Please repeat the entire listing verbatim and keep the pictures out.

DATA BELOW:

==============================

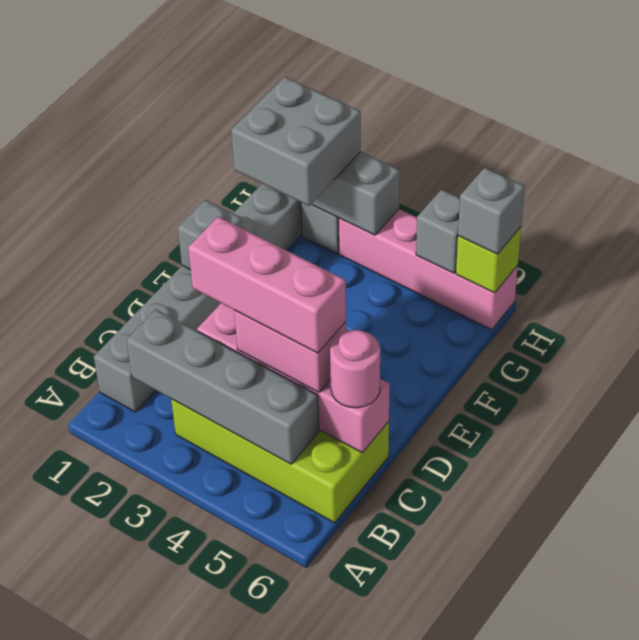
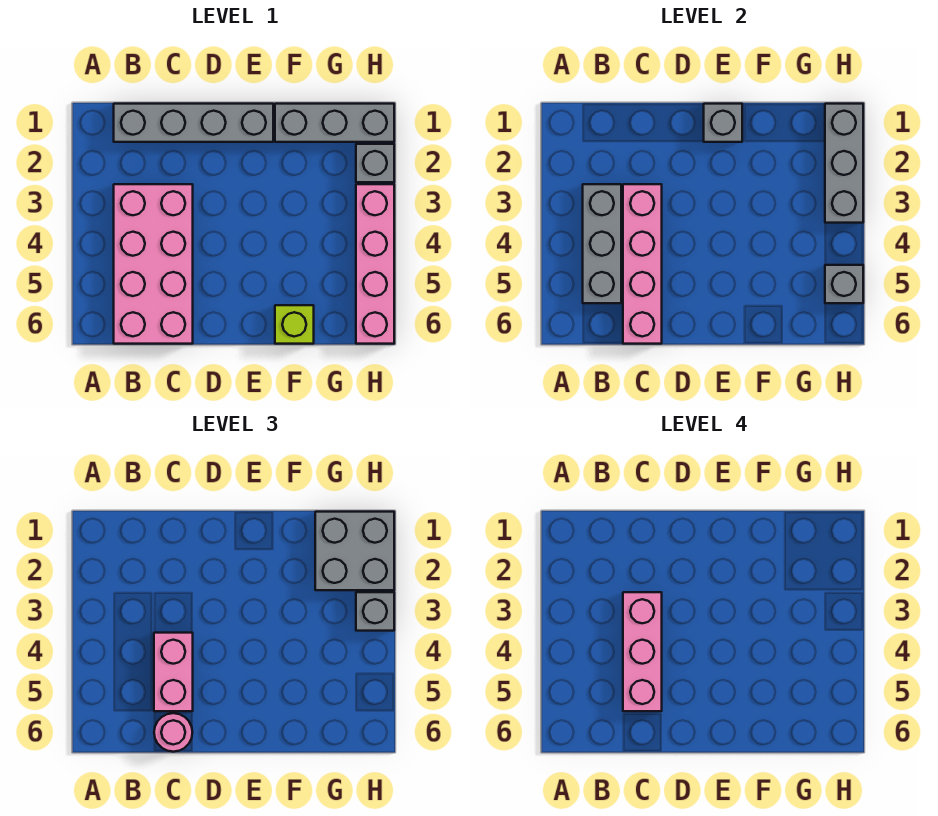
grey brick B2:B5 level 2 -> grey brick B3:B5 level 2
lime brick B3:C6 level 1 -> pink brick B3:C6 level 1
lime brick H6 level 2 -> lime brick F6 level 1
grey brick H6 level 3 -> grey brick H3 level 3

==============================

RESPONSE TO THE EXERCISE:
grey brick B2:B5 level 2 -> grey brick B3:B5 level 2
lime brick B3:C6 level 1 -> pink brick B3:C6 level 1
lime brick H6 level 2 -> lime brick F6 level 1
grey brick H6 level 3 -> grey brick H3 level 3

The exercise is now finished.